#### Recorded information
**********
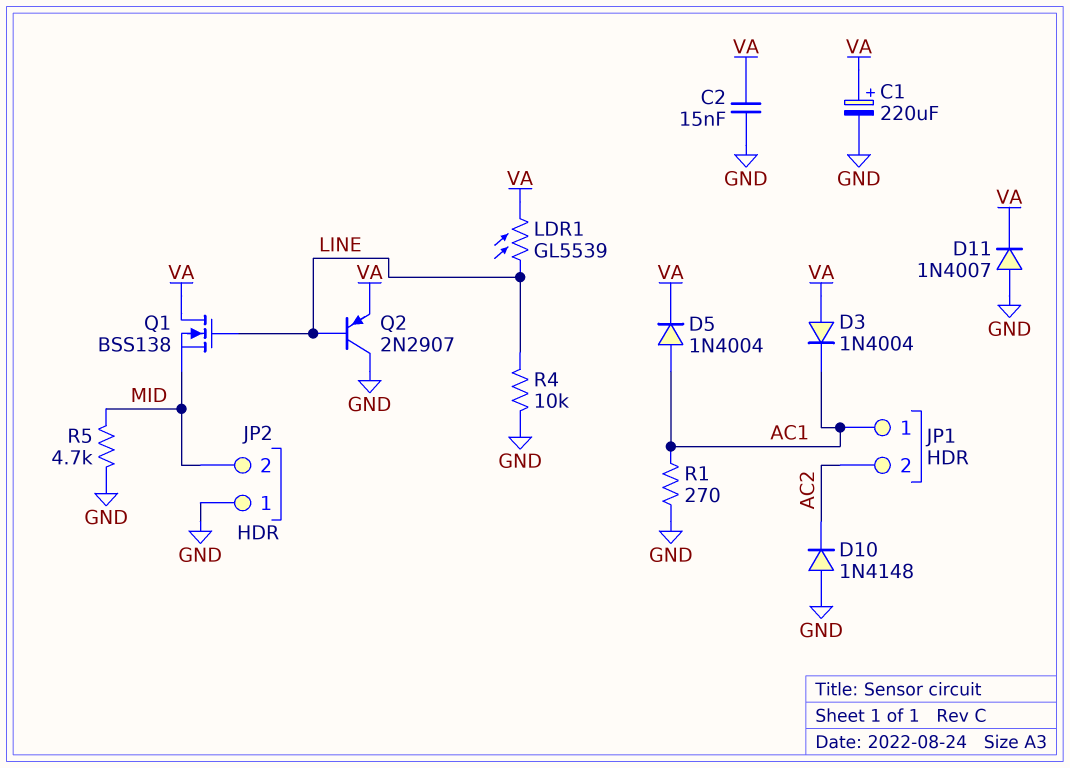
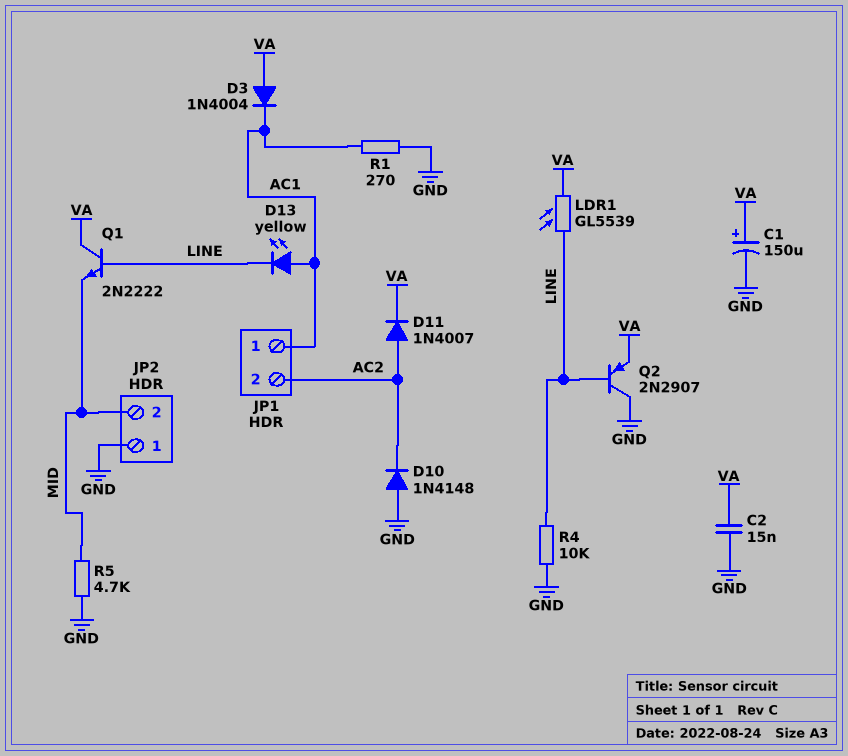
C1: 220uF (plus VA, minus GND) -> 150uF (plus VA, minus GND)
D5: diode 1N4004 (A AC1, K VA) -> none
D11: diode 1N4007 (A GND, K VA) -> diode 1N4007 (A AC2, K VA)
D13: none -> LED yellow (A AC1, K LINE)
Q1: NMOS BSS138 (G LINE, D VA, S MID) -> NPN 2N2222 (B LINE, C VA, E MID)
**********
#### Aim of the task
Report all lines of the material that contain the word "none".

#### Exercise result
D5: diode 1N4004 (A AC1, K VA) -> none
D13: none -> LED yellow (A AC1, K LINE)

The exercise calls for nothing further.